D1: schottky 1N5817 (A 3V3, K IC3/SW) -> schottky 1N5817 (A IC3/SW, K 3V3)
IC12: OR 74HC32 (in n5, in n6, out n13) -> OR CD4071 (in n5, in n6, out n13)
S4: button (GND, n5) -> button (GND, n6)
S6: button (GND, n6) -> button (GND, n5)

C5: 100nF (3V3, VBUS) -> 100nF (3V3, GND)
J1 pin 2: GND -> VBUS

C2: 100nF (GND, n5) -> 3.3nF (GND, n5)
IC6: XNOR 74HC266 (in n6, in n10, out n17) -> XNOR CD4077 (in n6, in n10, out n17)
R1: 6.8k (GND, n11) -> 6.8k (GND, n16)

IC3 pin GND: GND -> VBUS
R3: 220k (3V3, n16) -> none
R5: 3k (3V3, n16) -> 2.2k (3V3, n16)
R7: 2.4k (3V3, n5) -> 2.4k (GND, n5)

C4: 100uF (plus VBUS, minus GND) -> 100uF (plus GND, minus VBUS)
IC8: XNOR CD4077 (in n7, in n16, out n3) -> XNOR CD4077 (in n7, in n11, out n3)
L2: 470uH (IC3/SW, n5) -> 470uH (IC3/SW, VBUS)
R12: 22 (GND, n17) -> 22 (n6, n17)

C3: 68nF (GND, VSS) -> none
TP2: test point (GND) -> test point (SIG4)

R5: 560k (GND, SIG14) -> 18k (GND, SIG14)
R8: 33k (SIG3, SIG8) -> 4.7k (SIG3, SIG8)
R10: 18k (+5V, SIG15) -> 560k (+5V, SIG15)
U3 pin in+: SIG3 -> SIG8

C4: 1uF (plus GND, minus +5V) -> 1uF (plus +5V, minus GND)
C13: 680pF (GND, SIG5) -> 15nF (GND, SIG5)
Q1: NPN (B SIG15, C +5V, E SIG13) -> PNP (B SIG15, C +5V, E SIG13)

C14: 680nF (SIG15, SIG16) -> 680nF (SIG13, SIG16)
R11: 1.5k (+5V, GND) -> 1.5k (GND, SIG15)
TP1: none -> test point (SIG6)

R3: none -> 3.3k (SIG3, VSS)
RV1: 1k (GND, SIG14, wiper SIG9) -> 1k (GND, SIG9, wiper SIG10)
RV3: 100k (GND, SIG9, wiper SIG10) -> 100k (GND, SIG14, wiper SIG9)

------------------------------------------------

YOUR GOAL :: Starting at the line above that contains "U3 pin in+: SIG3 -> SIG8", write out each line exactly until the line that contains "C14: 680nF (SIG15, SIG16)" has been written, and stop there.

TASK OUTPUT ::
U3 pin in+: SIG3 -> SIG8

C4: 1uF (plus GND, minus +5V) -> 1uF (plus +5V, minus GND)
C13: 680pF (GND, SIG5) -> 15nF (GND, SIG5)
Q1: NPN (B SIG15, C +5V, E SIG13) -> PNP (B SIG15, C +5V, E SIG13)

C14: 680nF (SIG15, SIG16) -> 680nF (SIG13, SIG16)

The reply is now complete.